Stored items:
********

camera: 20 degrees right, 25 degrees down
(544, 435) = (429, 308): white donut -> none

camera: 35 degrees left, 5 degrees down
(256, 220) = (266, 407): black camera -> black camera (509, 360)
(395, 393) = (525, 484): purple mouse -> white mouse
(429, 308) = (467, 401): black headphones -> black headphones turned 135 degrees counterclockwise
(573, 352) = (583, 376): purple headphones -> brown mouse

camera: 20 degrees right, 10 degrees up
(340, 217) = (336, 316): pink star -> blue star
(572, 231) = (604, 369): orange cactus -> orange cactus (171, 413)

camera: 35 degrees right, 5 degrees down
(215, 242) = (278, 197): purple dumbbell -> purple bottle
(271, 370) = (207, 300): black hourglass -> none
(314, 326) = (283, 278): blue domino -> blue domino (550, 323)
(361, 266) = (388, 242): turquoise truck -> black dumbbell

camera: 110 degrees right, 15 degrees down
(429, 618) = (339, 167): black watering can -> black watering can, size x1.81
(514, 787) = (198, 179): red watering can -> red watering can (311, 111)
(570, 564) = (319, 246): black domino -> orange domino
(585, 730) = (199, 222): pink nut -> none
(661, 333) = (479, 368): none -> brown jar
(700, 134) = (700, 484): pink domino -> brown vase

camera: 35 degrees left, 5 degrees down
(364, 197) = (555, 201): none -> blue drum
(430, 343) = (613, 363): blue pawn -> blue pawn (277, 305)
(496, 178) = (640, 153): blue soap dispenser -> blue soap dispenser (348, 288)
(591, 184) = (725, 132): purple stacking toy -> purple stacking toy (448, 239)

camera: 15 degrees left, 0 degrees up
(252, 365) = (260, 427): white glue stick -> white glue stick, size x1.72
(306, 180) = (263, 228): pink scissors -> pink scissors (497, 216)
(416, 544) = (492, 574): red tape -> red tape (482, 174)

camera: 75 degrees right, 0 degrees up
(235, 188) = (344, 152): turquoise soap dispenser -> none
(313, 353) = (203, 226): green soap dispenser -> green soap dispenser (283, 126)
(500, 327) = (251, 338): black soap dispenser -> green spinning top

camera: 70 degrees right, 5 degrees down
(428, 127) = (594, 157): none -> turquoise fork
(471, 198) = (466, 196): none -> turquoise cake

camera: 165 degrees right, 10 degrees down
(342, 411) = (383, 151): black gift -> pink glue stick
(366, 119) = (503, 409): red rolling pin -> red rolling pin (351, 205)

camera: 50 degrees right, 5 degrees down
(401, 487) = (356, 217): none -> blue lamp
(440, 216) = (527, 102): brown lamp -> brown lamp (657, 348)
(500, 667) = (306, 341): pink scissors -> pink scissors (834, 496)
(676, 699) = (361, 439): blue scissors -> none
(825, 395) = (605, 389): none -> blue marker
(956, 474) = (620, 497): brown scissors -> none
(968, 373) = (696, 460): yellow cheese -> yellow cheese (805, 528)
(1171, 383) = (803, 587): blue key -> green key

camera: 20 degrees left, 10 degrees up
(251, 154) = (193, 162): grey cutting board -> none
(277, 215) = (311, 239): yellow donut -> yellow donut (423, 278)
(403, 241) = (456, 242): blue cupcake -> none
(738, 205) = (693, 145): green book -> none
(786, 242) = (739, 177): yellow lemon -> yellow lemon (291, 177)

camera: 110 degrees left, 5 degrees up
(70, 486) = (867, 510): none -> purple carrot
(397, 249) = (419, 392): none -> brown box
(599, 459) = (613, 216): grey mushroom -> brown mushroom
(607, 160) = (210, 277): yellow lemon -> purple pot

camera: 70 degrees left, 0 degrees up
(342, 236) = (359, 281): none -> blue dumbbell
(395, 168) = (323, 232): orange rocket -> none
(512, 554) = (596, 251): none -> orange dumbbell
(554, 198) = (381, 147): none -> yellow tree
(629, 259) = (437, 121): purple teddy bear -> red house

********

From the records above, give again exactly the lines running from the line with "(591, 184) = (725, 132): purple" to the line with "(306, 180) = (263, 228): pink", inclusive.

**RESULT OF THIS TASK**
(591, 184) = (725, 132): purple stacking toy -> purple stacking toy (448, 239)

camera: 15 degrees left, 0 degrees up
(252, 365) = (260, 427): white glue stick -> white glue stick, size x1.72
(306, 180) = (263, 228): pink scissors -> pink scissors (497, 216)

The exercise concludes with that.